= What is expected =
Recast every line of the listing below as a Markdown table with the columns "Row" and "Line", numbering the rows and leaving out blank lines.

= Task input =
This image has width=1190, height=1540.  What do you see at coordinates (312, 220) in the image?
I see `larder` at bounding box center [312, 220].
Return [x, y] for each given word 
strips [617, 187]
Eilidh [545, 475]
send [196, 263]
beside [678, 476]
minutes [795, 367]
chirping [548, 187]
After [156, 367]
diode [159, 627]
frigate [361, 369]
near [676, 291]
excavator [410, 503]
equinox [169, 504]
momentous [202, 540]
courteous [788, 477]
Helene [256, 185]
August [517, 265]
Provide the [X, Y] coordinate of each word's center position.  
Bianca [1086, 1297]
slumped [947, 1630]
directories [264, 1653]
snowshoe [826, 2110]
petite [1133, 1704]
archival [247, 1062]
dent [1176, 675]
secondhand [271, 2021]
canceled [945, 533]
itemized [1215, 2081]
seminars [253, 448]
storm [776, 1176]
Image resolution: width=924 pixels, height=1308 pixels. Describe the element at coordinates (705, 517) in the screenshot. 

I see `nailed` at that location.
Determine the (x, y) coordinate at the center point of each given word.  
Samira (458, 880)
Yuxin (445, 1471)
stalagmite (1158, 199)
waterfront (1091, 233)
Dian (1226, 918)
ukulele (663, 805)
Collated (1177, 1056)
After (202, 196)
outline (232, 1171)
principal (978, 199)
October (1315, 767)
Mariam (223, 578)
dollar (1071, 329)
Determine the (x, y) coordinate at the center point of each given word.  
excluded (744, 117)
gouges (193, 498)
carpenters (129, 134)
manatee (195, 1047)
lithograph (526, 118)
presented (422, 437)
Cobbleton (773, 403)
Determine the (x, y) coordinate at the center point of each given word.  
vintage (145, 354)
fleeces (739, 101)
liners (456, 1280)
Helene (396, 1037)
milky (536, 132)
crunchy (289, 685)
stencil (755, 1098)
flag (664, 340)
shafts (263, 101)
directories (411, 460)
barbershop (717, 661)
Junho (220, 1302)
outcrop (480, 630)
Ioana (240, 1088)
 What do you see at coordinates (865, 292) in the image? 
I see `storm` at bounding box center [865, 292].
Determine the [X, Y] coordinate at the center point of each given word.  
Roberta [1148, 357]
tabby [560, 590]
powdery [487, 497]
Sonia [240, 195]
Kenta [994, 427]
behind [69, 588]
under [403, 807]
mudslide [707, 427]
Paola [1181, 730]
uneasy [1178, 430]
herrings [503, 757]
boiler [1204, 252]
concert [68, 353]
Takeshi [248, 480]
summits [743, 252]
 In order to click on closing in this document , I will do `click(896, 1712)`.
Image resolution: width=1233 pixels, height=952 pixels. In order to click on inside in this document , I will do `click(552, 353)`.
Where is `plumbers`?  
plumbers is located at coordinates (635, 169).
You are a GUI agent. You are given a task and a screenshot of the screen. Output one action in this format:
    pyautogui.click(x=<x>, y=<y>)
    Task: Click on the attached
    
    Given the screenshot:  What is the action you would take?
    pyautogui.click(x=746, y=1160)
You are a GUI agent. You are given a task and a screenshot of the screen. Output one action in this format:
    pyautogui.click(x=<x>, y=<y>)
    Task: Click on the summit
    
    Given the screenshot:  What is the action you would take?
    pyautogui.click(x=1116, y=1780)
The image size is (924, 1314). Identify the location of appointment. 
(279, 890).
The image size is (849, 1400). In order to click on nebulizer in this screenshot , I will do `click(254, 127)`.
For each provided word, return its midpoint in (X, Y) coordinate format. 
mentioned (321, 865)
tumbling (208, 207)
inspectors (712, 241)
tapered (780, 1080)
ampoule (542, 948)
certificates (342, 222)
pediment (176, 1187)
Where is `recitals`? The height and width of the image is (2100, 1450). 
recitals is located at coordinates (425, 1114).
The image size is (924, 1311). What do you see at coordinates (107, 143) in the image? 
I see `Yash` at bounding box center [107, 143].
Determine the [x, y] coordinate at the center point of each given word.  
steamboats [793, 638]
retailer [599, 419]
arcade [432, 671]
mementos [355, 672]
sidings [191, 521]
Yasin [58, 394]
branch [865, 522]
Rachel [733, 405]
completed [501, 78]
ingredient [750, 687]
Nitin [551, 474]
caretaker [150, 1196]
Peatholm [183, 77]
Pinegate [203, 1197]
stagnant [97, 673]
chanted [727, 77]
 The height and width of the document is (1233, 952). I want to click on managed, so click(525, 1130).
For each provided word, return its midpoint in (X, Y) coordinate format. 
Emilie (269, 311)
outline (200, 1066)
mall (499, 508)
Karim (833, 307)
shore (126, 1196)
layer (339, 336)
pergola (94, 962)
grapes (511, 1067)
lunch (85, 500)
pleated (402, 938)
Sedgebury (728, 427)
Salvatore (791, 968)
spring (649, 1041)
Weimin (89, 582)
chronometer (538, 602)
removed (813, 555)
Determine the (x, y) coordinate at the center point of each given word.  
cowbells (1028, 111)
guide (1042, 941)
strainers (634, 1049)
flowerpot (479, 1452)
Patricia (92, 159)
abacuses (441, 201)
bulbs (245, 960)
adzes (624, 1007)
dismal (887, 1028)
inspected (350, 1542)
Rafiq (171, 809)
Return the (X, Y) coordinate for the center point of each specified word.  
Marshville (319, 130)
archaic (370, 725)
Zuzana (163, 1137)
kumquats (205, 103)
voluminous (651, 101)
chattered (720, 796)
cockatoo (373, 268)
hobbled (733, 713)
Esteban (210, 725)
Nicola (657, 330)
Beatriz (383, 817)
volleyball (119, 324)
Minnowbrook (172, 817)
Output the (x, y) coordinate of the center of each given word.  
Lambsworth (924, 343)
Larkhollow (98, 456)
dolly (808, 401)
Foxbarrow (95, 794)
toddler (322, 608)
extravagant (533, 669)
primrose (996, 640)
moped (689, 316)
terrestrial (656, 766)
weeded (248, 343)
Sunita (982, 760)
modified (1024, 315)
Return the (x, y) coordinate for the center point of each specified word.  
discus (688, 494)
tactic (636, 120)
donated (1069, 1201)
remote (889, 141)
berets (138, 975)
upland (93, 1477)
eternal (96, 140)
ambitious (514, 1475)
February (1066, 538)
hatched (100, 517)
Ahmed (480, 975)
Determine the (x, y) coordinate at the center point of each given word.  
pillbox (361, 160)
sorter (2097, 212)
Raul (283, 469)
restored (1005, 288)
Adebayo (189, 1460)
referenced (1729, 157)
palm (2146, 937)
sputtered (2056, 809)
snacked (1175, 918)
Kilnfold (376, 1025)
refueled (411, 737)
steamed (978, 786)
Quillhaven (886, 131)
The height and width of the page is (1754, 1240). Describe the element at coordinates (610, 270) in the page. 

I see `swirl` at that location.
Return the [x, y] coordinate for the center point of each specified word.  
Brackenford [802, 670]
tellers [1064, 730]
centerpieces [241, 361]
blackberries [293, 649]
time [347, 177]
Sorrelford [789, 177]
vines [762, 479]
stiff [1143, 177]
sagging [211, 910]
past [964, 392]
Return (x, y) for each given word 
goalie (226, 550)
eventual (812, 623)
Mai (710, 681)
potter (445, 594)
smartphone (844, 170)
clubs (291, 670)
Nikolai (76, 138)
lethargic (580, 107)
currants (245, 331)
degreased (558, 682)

= Answer to the exercise =
| Row | Line |
|---|---|
| 1 | This image has width=1190, height=1540.  What do you see at coordinates (312, 220) in the image? |
| 2 | I see `larder` at bounding box center [312, 220]. |
| 3 | Return [x, y] for each given word  |
| 4 | strips [617, 187] |
| 5 | Eilidh [545, 475] |
| 6 | send [196, 263] |
| 7 | beside [678, 476] |
| 8 | minutes [795, 367] |
| 9 | chirping [548, 187] |
| 10 | After [156, 367] |
| 11 | diode [159, 627] |
| 12 | frigate [361, 369] |
| 13 | near [676, 291] |
| 14 | excavator [410, 503] |
| 15 | equinox [169, 504] |
| 16 | momentous [202, 540] |
| 17 | courteous [788, 477] |
| 18 | Helene [256, 185] |
| 19 | August [517, 265] |
| 20 | Provide the [X, Y] coordinate of each word's center position.   |
| 21 | Bianca [1086, 1297] |
| 22 | slumped [947, 1630] |
| 23 | directories [264, 1653] |
| 24 | snowshoe [826, 2110] |
| 25 | petite [1133, 1704] |
| 26 | archival [247, 1062] |
| 27 | dent [1176, 675] |
| 28 | secondhand [271, 2021] |
| 29 | canceled [945, 533] |
| 30 | itemized [1215, 2081] |
| 31 | seminars [253, 448] |
| 32 | storm [776, 1176] |
| 33 | Image resolution: width=924 pixels, height=1308 pixels. Describe the element at coordinates (705, 517) in the screenshot.  |
| 34 | I see `nailed` at that location. |
| 35 | Determine the (x, y) coordinate at the center point of each given word.   |
| 36 | Samira (458, 880) |
| 37 | Yuxin (445, 1471) |
| 38 | stalagmite (1158, 199) |
| 39 | waterfront (1091, 233) |
| 40 | Dian (1226, 918) |
| 41 | ukulele (663, 805) |
| 42 | Collated (1177, 1056) |
| 43 | After (202, 196) |
| 44 | outline (232, 1171) |
| 45 | principal (978, 199) |
| 46 | October (1315, 767) |
| 47 | Mariam (223, 578) |
| 48 | dollar (1071, 329) |
| 49 | Determine the (x, y) coordinate at the center point of each given word.   |
| 50 | excluded (744, 117) |
| 51 | gouges (193, 498) |
| 52 | carpenters (129, 134) |
| 53 | manatee (195, 1047) |
| 54 | lithograph (526, 118) |
| 55 | presented (422, 437) |
| 56 | Cobbleton (773, 403) |
| 57 | Determine the (x, y) coordinate at the center point of each given word.   |
| 58 | vintage (145, 354) |
| 59 | fleeces (739, 101) |
| 60 | liners (456, 1280) |
| 61 | Helene (396, 1037) |
| 62 | milky (536, 132) |
| 63 | crunchy (289, 685) |
| 64 | stencil (755, 1098) |
| 65 | flag (664, 340) |
| 66 | shafts (263, 101) |
| 67 | directories (411, 460) |
| 68 | barbershop (717, 661) |
| 69 | Junho (220, 1302) |
| 70 | outcrop (480, 630) |
| 71 | Ioana (240, 1088) |
| 72 |  What do you see at coordinates (865, 292) in the image?  |
| 73 | I see `storm` at bounding box center [865, 292]. |
| 74 | Determine the [X, Y] coordinate at the center point of each given word.   |
| 75 | Roberta [1148, 357] |
| 76 | tabby [560, 590] |
| 77 | powdery [487, 497] |
| 78 | Sonia [240, 195] |
| 79 | Kenta [994, 427] |
| 80 | behind [69, 588] |
| 81 | under [403, 807] |
| 82 | mudslide [707, 427] |
| 83 | Paola [1181, 730] |
| 84 | uneasy [1178, 430] |
| 85 | herrings [503, 757] |
| 86 | boiler [1204, 252] |
| 87 | concert [68, 353] |
| 88 | Takeshi [248, 480] |
| 89 | summits [743, 252] |
| 90 |  In order to click on closing in this document , I will do `click(896, 1712)`. |
| 91 | Image resolution: width=1233 pixels, height=952 pixels. In order to click on inside in this document , I will do `click(552, 353)`. |
| 92 | Where is `plumbers`?   |
| 93 | plumbers is located at coordinates (635, 169). |
| 94 | You are a GUI agent. You are given a task and a screenshot of the screen. Output one action in this format: |
| 95 |     pyautogui.click(x=<x>, y=<y>) |
| 96 |     Task: Click on the attached |
| 97 |     Given the screenshot:  What is the action you would take? |
| 98 |     pyautogui.click(x=746, y=1160) |
| 99 | You are a GUI agent. You are given a task and a screenshot of the screen. Output one action in this format: |
| 100 |     pyautogui.click(x=<x>, y=<y>) |
| 101 |     Task: Click on the summit |
| 102 |     Given the screenshot:  What is the action you would take? |
| 103 |     pyautogui.click(x=1116, y=1780) |
| 104 | The image size is (924, 1314). Identify the location of appointment.  |
| 105 | (279, 890). |
| 106 | The image size is (849, 1400). In order to click on nebulizer in this screenshot , I will do `click(254, 127)`. |
| 107 | For each provided word, return its midpoint in (X, Y) coordinate format.  |
| 108 | mentioned (321, 865) |
| 109 | tumbling (208, 207) |
| 110 | inspectors (712, 241) |
| 111 | tapered (780, 1080) |
| 112 | ampoule (542, 948) |
| 113 | certificates (342, 222) |
| 114 | pediment (176, 1187) |
| 115 | Where is `recitals`? The height and width of the image is (2100, 1450).  |
| 116 | recitals is located at coordinates (425, 1114). |
| 117 | The image size is (924, 1311). What do you see at coordinates (107, 143) in the image?  |
| 118 | I see `Yash` at bounding box center [107, 143]. |
| 119 | Determine the [x, y] coordinate at the center point of each given word.   |
| 120 | steamboats [793, 638] |
| 121 | retailer [599, 419] |
| 122 | arcade [432, 671] |
| 123 | mementos [355, 672] |
| 124 | sidings [191, 521] |
| 125 | Yasin [58, 394] |
| 126 | branch [865, 522] |
| 127 | Rachel [733, 405] |
| 128 | completed [501, 78] |
| 129 | ingredient [750, 687] |
| 130 | Nitin [551, 474] |
| 131 | caretaker [150, 1196] |
| 132 | Peatholm [183, 77] |
| 133 | Pinegate [203, 1197] |
| 134 | stagnant [97, 673] |
| 135 | chanted [727, 77] |
| 136 |  The height and width of the document is (1233, 952). I want to click on managed, so click(525, 1130). |
| 137 | For each provided word, return its midpoint in (X, Y) coordinate format.  |
| 138 | Emilie (269, 311) |
| 139 | outline (200, 1066) |
| 140 | mall (499, 508) |
| 141 | Karim (833, 307) |
| 142 | shore (126, 1196) |
| 143 | layer (339, 336) |
| 144 | pergola (94, 962) |
| 145 | grapes (511, 1067) |
| 146 | lunch (85, 500) |
| 147 | pleated (402, 938) |
| 148 | Sedgebury (728, 427) |
| 149 | Salvatore (791, 968) |
| 150 | spring (649, 1041) |
| 151 | Weimin (89, 582) |
| 152 | chronometer (538, 602) |
| 153 | removed (813, 555) |
| 154 | Determine the (x, y) coordinate at the center point of each given word.   |
| 155 | cowbells (1028, 111) |
| 156 | guide (1042, 941) |
| 157 | strainers (634, 1049) |
| 158 | flowerpot (479, 1452) |
| 159 | Patricia (92, 159) |
| 160 | abacuses (441, 201) |
| 161 | bulbs (245, 960) |
| 162 | adzes (624, 1007) |
| 163 | dismal (887, 1028) |
| 164 | inspected (350, 1542) |
| 165 | Rafiq (171, 809) |
| 166 | Return the (X, Y) coordinate for the center point of each specified word.   |
| 167 | Marshville (319, 130) |
| 168 | archaic (370, 725) |
| 169 | Zuzana (163, 1137) |
| 170 | kumquats (205, 103) |
| 171 | voluminous (651, 101) |
| 172 | chattered (720, 796) |
| 173 | cockatoo (373, 268) |
| 174 | hobbled (733, 713) |
| 175 | Esteban (210, 725) |
| 176 | Nicola (657, 330) |
| 177 | Beatriz (383, 817) |
| 178 | volleyball (119, 324) |
| 179 | Minnowbrook (172, 817) |
| 180 | Output the (x, y) coordinate of the center of each given word.   |
| 181 | Lambsworth (924, 343) |
| 182 | Larkhollow (98, 456) |
| 183 | dolly (808, 401) |
| 184 | Foxbarrow (95, 794) |
| 185 | toddler (322, 608) |
| 186 | extravagant (533, 669) |
| 187 | primrose (996, 640) |
| 188 | moped (689, 316) |
| 189 | terrestrial (656, 766) |
| 190 | weeded (248, 343) |
| 191 | Sunita (982, 760) |
| 192 | modified (1024, 315) |
| 193 | Return the (x, y) coordinate for the center point of each specified word.   |
| 194 | discus (688, 494) |
| 195 | tactic (636, 120) |
| 196 | donated (1069, 1201) |
| 197 | remote (889, 141) |
| 198 | berets (138, 975) |
| 199 | upland (93, 1477) |
| 200 | eternal (96, 140) |
| 201 | ambitious (514, 1475) |
| 202 | February (1066, 538) |
| 203 | hatched (100, 517) |
| 204 | Ahmed (480, 975) |
| 205 | Determine the (x, y) coordinate at the center point of each given word.   |
| 206 | pillbox (361, 160) |
| 207 | sorter (2097, 212) |
| 208 | Raul (283, 469) |
| 209 | restored (1005, 288) |
| 210 | Adebayo (189, 1460) |
| 211 | referenced (1729, 157) |
| 212 | palm (2146, 937) |
| 213 | sputtered (2056, 809) |
| 214 | snacked (1175, 918) |
| 215 | Kilnfold (376, 1025) |
| 216 | refueled (411, 737) |
| 217 | steamed (978, 786) |
| 218 | Quillhaven (886, 131) |
| 219 | The height and width of the page is (1754, 1240). Describe the element at coordinates (610, 270) in the page.  |
| 220 | I see `swirl` at that location. |
| 221 | Return the [x, y] coordinate for the center point of each specified word.   |
| 222 | Brackenford [802, 670] |
| 223 | tellers [1064, 730] |
| 224 | centerpieces [241, 361] |
| 225 | blackberries [293, 649] |
| 226 | time [347, 177] |
| 227 | Sorrelford [789, 177] |
| 228 | vines [762, 479] |
| 229 | stiff [1143, 177] |
| 230 | sagging [211, 910] |
| 231 | past [964, 392] |
| 232 | Return (x, y) for each given word  |
| 233 | goalie (226, 550) |
| 234 | eventual (812, 623) |
| 235 | Mai (710, 681) |
| 236 | potter (445, 594) |
| 237 | smartphone (844, 170) |
| 238 | clubs (291, 670) |
| 239 | Nikolai (76, 138) |
| 240 | lethargic (580, 107) |
| 241 | currants (245, 331) |
| 242 | degreased (558, 682) |